- _EXERCISE OBJECTIVE_:
The full set of records is to be reproduced verbatim.

---

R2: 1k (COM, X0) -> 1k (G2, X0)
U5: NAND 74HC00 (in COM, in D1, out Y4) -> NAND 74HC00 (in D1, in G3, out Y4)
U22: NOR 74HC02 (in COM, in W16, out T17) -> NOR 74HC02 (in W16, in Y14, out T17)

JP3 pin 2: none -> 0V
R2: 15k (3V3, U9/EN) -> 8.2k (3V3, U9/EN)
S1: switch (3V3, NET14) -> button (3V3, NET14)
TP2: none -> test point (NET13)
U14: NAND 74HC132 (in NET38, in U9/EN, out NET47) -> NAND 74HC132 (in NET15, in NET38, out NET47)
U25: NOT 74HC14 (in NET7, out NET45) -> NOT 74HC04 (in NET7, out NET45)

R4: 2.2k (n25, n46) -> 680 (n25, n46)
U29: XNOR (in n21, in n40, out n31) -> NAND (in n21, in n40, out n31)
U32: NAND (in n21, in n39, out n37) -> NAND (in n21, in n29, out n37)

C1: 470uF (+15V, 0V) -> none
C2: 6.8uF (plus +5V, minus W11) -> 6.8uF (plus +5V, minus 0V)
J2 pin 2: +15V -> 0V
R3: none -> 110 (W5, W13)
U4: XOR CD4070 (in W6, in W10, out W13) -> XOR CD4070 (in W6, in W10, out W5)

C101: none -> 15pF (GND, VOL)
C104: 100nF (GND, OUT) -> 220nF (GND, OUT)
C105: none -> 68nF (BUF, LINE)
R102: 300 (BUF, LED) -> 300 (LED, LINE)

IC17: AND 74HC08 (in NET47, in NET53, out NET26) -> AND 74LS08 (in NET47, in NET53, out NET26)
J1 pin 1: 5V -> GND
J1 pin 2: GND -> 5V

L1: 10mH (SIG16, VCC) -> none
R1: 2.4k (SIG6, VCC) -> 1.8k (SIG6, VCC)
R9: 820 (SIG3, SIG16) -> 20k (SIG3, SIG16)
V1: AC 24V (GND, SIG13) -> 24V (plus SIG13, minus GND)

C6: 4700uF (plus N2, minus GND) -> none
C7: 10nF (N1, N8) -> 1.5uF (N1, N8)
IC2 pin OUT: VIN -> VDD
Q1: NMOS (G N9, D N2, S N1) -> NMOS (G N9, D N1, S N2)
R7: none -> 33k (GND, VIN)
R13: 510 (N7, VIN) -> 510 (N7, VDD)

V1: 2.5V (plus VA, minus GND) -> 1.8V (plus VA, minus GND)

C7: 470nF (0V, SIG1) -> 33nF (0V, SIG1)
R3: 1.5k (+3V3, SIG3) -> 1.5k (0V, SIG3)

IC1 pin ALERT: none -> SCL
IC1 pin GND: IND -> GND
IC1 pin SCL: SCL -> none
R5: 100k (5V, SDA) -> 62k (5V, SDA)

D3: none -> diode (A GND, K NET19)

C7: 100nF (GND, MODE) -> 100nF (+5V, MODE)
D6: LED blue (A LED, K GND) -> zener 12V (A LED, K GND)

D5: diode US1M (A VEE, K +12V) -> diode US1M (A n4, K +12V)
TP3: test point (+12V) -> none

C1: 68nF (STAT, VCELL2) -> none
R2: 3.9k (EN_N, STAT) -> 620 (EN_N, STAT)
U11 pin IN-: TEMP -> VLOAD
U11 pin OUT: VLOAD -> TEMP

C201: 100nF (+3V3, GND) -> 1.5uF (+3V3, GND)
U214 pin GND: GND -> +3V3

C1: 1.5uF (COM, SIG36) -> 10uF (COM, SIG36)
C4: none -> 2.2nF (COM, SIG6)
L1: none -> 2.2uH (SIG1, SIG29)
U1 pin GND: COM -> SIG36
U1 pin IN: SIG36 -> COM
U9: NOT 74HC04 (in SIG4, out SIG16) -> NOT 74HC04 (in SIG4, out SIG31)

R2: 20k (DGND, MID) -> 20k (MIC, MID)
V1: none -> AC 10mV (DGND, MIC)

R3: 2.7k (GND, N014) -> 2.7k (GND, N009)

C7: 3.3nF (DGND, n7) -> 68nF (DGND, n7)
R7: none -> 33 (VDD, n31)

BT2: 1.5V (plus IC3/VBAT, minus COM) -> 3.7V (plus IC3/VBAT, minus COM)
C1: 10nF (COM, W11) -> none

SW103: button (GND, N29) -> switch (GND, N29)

---

- _RESPONSE BOX_:
R2: 1k (COM, X0) -> 1k (G2, X0)
U5: NAND 74HC00 (in COM, in D1, out Y4) -> NAND 74HC00 (in D1, in G3, out Y4)
U22: NOR 74HC02 (in COM, in W16, out T17) -> NOR 74HC02 (in W16, in Y14, out T17)

JP3 pin 2: none -> 0V
R2: 15k (3V3, U9/EN) -> 8.2k (3V3, U9/EN)
S1: switch (3V3, NET14) -> button (3V3, NET14)
TP2: none -> test point (NET13)
U14: NAND 74HC132 (in NET38, in U9/EN, out NET47) -> NAND 74HC132 (in NET15, in NET38, out NET47)
U25: NOT 74HC14 (in NET7, out NET45) -> NOT 74HC04 (in NET7, out NET45)

R4: 2.2k (n25, n46) -> 680 (n25, n46)
U29: XNOR (in n21, in n40, out n31) -> NAND (in n21, in n40, out n31)
U32: NAND (in n21, in n39, out n37) -> NAND (in n21, in n29, out n37)

C1: 470uF (+15V, 0V) -> none
C2: 6.8uF (plus +5V, minus W11) -> 6.8uF (plus +5V, minus 0V)
J2 pin 2: +15V -> 0V
R3: none -> 110 (W5, W13)
U4: XOR CD4070 (in W6, in W10, out W13) -> XOR CD4070 (in W6, in W10, out W5)

C101: none -> 15pF (GND, VOL)
C104: 100nF (GND, OUT) -> 220nF (GND, OUT)
C105: none -> 68nF (BUF, LINE)
R102: 300 (BUF, LED) -> 300 (LED, LINE)

IC17: AND 74HC08 (in NET47, in NET53, out NET26) -> AND 74LS08 (in NET47, in NET53, out NET26)
J1 pin 1: 5V -> GND
J1 pin 2: GND -> 5V

L1: 10mH (SIG16, VCC) -> none
R1: 2.4k (SIG6, VCC) -> 1.8k (SIG6, VCC)
R9: 820 (SIG3, SIG16) -> 20k (SIG3, SIG16)
V1: AC 24V (GND, SIG13) -> 24V (plus SIG13, minus GND)

C6: 4700uF (plus N2, minus GND) -> none
C7: 10nF (N1, N8) -> 1.5uF (N1, N8)
IC2 pin OUT: VIN -> VDD
Q1: NMOS (G N9, D N2, S N1) -> NMOS (G N9, D N1, S N2)
R7: none -> 33k (GND, VIN)
R13: 510 (N7, VIN) -> 510 (N7, VDD)

V1: 2.5V (plus VA, minus GND) -> 1.8V (plus VA, minus GND)

C7: 470nF (0V, SIG1) -> 33nF (0V, SIG1)
R3: 1.5k (+3V3, SIG3) -> 1.5k (0V, SIG3)

IC1 pin ALERT: none -> SCL
IC1 pin GND: IND -> GND
IC1 pin SCL: SCL -> none
R5: 100k (5V, SDA) -> 62k (5V, SDA)

D3: none -> diode (A GND, K NET19)

C7: 100nF (GND, MODE) -> 100nF (+5V, MODE)
D6: LED blue (A LED, K GND) -> zener 12V (A LED, K GND)

D5: diode US1M (A VEE, K +12V) -> diode US1M (A n4, K +12V)
TP3: test point (+12V) -> none

C1: 68nF (STAT, VCELL2) -> none
R2: 3.9k (EN_N, STAT) -> 620 (EN_N, STAT)
U11 pin IN-: TEMP -> VLOAD
U11 pin OUT: VLOAD -> TEMP

C201: 100nF (+3V3, GND) -> 1.5uF (+3V3, GND)
U214 pin GND: GND -> +3V3

C1: 1.5uF (COM, SIG36) -> 10uF (COM, SIG36)
C4: none -> 2.2nF (COM, SIG6)
L1: none -> 2.2uH (SIG1, SIG29)
U1 pin GND: COM -> SIG36
U1 pin IN: SIG36 -> COM
U9: NOT 74HC04 (in SIG4, out SIG16) -> NOT 74HC04 (in SIG4, out SIG31)

R2: 20k (DGND, MID) -> 20k (MIC, MID)
V1: none -> AC 10mV (DGND, MIC)

R3: 2.7k (GND, N014) -> 2.7k (GND, N009)

C7: 3.3nF (DGND, n7) -> 68nF (DGND, n7)
R7: none -> 33 (VDD, n31)

BT2: 1.5V (plus IC3/VBAT, minus COM) -> 3.7V (plus IC3/VBAT, minus COM)
C1: 10nF (COM, W11) -> none

SW103: button (GND, N29) -> switch (GND, N29)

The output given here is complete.